From the entries below, copy exactly the lines from the one that contains "orange star: (126, 125) -> (81, 162), moved" through the one that contains "gray rectangle: (29, 132) -> (31, 64), moved", both included, and only those.
---------- Task inputs
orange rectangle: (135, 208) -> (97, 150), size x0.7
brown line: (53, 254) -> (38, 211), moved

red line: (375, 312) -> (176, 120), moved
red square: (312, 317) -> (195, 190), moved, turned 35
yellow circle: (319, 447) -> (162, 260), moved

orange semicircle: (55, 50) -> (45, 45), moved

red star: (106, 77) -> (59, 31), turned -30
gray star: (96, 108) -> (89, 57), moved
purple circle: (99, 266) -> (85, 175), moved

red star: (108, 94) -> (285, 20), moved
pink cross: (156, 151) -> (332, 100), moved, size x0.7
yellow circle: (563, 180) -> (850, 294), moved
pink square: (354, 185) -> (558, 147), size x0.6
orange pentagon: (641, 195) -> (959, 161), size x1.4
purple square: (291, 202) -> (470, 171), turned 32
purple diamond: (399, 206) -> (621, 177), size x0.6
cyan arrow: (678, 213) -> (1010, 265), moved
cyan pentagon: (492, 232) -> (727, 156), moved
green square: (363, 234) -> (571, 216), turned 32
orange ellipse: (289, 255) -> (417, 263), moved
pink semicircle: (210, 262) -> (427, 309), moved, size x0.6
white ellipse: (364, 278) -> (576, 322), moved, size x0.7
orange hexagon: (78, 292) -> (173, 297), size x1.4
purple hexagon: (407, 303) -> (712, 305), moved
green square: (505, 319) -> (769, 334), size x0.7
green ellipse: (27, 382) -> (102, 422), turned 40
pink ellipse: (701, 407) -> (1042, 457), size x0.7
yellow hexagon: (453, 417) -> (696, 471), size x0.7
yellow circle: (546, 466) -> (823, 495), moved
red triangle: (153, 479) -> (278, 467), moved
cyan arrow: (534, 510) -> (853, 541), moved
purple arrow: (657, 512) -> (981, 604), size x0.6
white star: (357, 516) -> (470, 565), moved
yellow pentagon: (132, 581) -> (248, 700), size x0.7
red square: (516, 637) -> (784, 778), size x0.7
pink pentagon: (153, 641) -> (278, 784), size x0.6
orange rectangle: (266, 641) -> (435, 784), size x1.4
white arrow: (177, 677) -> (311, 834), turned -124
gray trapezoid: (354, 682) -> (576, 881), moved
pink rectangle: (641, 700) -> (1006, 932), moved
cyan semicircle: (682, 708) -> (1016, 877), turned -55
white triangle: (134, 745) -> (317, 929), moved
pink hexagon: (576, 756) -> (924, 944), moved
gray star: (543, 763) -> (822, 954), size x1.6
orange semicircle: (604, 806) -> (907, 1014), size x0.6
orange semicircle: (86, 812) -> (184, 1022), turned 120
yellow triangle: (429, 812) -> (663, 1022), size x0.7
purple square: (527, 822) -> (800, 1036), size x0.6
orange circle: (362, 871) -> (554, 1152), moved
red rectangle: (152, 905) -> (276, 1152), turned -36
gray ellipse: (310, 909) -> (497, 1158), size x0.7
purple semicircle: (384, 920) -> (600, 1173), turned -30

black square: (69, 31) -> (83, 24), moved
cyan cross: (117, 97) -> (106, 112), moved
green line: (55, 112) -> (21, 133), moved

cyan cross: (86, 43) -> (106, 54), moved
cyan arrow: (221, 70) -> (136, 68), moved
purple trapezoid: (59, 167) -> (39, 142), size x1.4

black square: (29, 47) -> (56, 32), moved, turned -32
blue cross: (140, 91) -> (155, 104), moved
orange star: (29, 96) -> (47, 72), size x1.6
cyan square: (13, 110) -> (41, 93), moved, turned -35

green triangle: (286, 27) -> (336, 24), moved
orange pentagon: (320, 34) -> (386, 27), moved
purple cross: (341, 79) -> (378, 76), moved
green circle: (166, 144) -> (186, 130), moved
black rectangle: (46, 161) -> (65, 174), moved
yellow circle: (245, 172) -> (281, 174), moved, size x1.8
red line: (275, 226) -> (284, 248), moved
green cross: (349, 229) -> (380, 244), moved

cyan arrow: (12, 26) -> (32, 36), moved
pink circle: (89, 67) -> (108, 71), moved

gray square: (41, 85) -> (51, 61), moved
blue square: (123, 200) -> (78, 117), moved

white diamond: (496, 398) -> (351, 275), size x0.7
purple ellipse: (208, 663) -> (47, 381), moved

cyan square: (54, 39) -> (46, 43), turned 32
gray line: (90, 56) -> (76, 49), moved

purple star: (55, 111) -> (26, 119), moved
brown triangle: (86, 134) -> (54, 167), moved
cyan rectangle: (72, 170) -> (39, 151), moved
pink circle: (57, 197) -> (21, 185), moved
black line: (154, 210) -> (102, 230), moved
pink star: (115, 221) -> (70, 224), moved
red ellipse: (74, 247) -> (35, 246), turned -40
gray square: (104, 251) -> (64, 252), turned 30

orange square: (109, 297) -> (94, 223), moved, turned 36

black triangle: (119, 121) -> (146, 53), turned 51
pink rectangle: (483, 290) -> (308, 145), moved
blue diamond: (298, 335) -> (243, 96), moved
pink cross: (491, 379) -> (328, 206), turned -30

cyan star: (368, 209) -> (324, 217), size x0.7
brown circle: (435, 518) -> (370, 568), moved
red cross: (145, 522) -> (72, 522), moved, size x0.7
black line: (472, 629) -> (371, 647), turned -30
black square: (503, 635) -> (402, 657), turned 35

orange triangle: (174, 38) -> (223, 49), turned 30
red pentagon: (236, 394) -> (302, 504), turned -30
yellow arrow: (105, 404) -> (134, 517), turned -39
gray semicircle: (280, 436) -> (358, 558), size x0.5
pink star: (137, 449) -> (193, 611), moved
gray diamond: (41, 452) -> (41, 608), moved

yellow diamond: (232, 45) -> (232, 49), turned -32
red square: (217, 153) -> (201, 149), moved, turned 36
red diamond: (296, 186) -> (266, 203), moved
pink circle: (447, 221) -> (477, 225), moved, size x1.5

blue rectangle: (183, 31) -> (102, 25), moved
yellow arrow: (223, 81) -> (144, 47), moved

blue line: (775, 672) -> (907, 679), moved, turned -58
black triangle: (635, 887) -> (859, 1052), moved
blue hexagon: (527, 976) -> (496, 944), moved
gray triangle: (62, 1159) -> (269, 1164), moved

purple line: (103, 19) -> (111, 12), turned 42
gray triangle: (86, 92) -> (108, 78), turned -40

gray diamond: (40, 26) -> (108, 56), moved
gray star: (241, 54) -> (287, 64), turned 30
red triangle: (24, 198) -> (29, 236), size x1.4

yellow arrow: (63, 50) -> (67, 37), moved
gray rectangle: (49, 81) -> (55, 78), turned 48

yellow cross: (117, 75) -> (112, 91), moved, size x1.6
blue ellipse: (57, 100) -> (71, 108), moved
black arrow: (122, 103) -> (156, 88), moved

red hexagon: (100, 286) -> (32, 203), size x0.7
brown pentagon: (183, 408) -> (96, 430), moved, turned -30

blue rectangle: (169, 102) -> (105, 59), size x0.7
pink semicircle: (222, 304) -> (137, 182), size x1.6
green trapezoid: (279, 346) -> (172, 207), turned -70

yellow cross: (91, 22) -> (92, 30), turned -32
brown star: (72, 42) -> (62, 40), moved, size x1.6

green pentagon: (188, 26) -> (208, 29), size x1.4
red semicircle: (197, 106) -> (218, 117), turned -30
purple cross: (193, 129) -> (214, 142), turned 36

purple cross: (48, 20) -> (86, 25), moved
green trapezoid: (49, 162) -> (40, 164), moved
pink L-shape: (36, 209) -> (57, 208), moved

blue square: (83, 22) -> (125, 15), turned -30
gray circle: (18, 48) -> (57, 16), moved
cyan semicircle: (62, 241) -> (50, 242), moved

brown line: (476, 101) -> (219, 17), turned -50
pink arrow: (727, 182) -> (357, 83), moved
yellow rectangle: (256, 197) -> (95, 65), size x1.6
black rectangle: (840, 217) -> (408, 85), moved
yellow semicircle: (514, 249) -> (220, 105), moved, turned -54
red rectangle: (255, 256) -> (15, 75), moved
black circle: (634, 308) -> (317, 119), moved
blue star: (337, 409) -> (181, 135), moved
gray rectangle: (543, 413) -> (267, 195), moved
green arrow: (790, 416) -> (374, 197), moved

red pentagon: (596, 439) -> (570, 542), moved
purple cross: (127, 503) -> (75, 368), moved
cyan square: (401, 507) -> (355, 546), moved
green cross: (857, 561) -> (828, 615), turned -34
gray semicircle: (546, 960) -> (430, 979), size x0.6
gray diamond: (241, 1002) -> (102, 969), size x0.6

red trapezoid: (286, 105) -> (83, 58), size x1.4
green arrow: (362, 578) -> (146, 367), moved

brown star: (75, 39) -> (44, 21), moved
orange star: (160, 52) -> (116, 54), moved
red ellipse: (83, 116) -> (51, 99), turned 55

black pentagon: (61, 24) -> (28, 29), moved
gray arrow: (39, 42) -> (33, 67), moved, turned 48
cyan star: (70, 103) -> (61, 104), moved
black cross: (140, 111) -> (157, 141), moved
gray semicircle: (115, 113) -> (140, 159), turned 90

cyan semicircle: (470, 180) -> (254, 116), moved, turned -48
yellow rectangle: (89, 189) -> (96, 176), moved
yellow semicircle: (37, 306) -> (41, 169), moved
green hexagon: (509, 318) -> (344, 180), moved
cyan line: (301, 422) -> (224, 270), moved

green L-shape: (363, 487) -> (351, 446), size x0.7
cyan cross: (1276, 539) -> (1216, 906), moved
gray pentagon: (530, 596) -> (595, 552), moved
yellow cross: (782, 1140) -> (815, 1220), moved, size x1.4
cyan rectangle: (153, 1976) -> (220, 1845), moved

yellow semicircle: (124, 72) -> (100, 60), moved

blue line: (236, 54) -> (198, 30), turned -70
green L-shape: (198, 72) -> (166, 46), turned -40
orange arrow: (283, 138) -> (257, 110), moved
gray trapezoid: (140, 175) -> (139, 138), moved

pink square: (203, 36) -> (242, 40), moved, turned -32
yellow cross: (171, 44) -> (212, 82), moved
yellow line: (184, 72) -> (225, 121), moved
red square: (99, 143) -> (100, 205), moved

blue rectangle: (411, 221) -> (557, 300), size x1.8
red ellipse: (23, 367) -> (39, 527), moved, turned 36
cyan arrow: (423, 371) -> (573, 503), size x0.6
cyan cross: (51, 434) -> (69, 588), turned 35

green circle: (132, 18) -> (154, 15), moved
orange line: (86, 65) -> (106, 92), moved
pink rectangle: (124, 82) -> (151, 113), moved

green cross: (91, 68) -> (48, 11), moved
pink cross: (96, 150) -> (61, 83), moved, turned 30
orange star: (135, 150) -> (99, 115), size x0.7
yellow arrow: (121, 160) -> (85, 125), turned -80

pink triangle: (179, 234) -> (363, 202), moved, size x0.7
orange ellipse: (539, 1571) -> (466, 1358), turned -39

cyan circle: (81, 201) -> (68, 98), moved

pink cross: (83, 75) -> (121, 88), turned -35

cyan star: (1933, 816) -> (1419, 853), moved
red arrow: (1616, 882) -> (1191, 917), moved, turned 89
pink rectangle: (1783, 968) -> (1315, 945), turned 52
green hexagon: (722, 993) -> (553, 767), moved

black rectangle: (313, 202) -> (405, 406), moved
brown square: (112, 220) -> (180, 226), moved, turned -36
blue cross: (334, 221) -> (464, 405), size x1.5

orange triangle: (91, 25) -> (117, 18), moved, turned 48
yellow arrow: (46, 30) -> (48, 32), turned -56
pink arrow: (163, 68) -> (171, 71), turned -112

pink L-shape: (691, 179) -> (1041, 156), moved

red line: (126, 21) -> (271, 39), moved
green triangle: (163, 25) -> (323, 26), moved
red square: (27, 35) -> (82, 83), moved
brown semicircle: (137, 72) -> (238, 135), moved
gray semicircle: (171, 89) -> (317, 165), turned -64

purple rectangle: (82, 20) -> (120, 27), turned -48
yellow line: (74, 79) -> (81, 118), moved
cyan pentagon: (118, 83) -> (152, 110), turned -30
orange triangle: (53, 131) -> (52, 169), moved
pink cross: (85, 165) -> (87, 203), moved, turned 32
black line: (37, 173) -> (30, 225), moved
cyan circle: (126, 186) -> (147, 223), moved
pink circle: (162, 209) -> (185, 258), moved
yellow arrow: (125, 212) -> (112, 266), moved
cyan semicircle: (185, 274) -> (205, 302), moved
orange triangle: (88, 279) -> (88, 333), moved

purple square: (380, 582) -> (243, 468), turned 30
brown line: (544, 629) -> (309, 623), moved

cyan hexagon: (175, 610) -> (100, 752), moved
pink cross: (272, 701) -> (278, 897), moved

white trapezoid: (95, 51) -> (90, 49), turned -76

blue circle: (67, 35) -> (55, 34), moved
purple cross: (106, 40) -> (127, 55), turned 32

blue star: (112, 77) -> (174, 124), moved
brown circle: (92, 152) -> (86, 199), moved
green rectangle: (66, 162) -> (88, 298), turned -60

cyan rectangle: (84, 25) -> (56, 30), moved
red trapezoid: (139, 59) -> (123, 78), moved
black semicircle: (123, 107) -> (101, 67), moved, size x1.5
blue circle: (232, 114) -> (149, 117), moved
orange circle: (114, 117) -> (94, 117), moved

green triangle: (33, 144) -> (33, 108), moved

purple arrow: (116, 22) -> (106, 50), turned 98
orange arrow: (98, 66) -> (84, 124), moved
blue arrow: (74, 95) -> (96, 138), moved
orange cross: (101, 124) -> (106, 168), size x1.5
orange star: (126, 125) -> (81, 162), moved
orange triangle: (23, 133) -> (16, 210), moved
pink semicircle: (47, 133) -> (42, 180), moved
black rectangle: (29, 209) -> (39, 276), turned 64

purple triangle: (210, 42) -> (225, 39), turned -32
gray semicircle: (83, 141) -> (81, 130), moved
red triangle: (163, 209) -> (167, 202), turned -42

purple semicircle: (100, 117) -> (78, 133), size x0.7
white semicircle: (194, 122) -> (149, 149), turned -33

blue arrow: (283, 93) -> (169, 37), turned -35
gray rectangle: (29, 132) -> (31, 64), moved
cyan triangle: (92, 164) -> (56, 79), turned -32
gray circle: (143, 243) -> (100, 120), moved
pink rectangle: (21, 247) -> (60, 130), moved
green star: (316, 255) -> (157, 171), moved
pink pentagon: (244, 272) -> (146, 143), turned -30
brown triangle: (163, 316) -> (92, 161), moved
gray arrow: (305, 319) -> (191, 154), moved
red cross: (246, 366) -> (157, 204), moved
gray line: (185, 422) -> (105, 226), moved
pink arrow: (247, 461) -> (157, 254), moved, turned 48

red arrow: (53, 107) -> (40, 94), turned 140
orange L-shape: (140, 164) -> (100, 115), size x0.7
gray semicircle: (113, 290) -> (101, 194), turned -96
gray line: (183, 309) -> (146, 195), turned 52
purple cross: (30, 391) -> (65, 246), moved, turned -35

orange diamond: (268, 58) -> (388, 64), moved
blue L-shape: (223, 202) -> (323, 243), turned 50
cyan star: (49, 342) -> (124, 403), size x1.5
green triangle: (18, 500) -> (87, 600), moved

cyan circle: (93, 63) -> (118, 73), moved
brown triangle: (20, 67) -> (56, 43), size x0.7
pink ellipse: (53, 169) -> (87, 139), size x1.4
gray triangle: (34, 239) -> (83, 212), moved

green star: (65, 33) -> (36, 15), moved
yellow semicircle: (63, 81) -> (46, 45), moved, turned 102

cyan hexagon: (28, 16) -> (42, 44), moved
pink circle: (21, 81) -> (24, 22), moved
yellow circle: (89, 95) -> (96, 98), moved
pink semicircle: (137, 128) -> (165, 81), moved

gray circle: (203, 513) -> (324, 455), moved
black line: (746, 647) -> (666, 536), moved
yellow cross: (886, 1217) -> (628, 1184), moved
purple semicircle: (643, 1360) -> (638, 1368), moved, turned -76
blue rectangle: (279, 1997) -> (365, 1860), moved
--------------------
*Problem solution*.
orange star: (126, 125) -> (81, 162), moved
orange triangle: (23, 133) -> (16, 210), moved
pink semicircle: (47, 133) -> (42, 180), moved
black rectangle: (29, 209) -> (39, 276), turned 64

purple triangle: (210, 42) -> (225, 39), turned -32
gray semicircle: (83, 141) -> (81, 130), moved
red triangle: (163, 209) -> (167, 202), turned -42

purple semicircle: (100, 117) -> (78, 133), size x0.7
white semicircle: (194, 122) -> (149, 149), turned -33

blue arrow: (283, 93) -> (169, 37), turned -35
gray rectangle: (29, 132) -> (31, 64), moved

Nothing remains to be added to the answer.